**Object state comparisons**
***

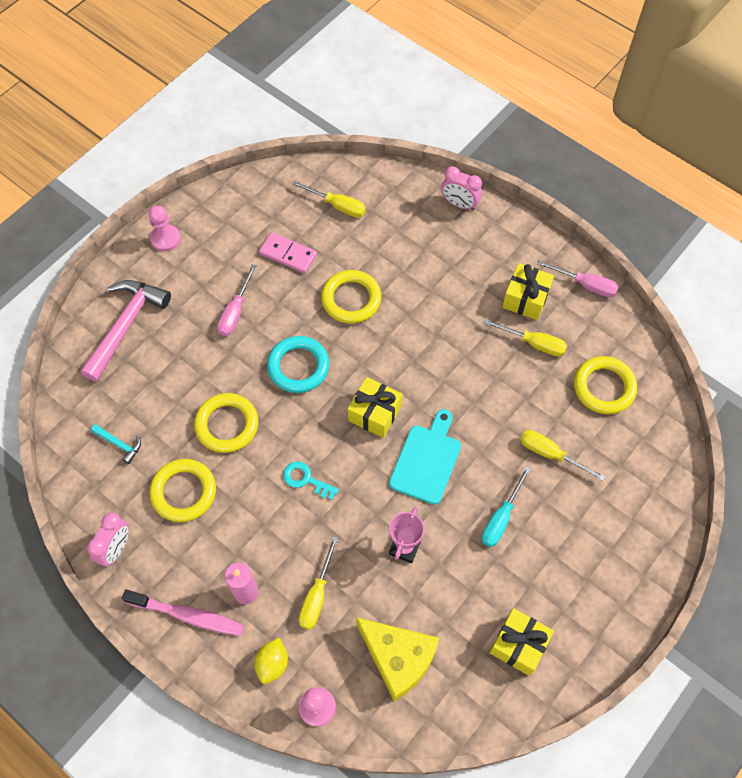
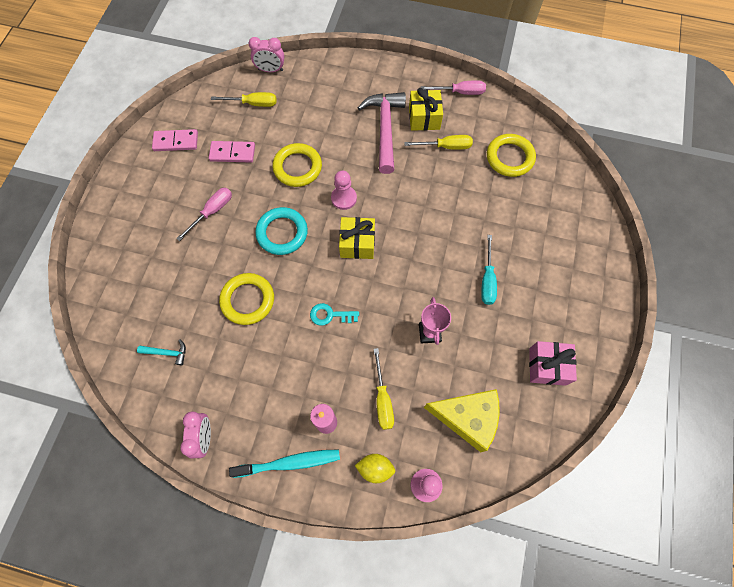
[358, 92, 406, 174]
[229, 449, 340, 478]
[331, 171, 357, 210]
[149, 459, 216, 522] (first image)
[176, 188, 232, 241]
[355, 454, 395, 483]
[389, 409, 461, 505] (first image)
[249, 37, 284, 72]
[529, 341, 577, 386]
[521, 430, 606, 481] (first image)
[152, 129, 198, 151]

***

**GOAL OF THE EXERCISE**
Exact repetition of each line above is expected; images are to be omitted.

**ANSWER TO THIS TASK**
[358, 92, 406, 174]
[229, 449, 340, 478]
[331, 171, 357, 210]
[149, 459, 216, 522] (first image)
[176, 188, 232, 241]
[355, 454, 395, 483]
[389, 409, 461, 505] (first image)
[249, 37, 284, 72]
[529, 341, 577, 386]
[521, 430, 606, 481] (first image)
[152, 129, 198, 151]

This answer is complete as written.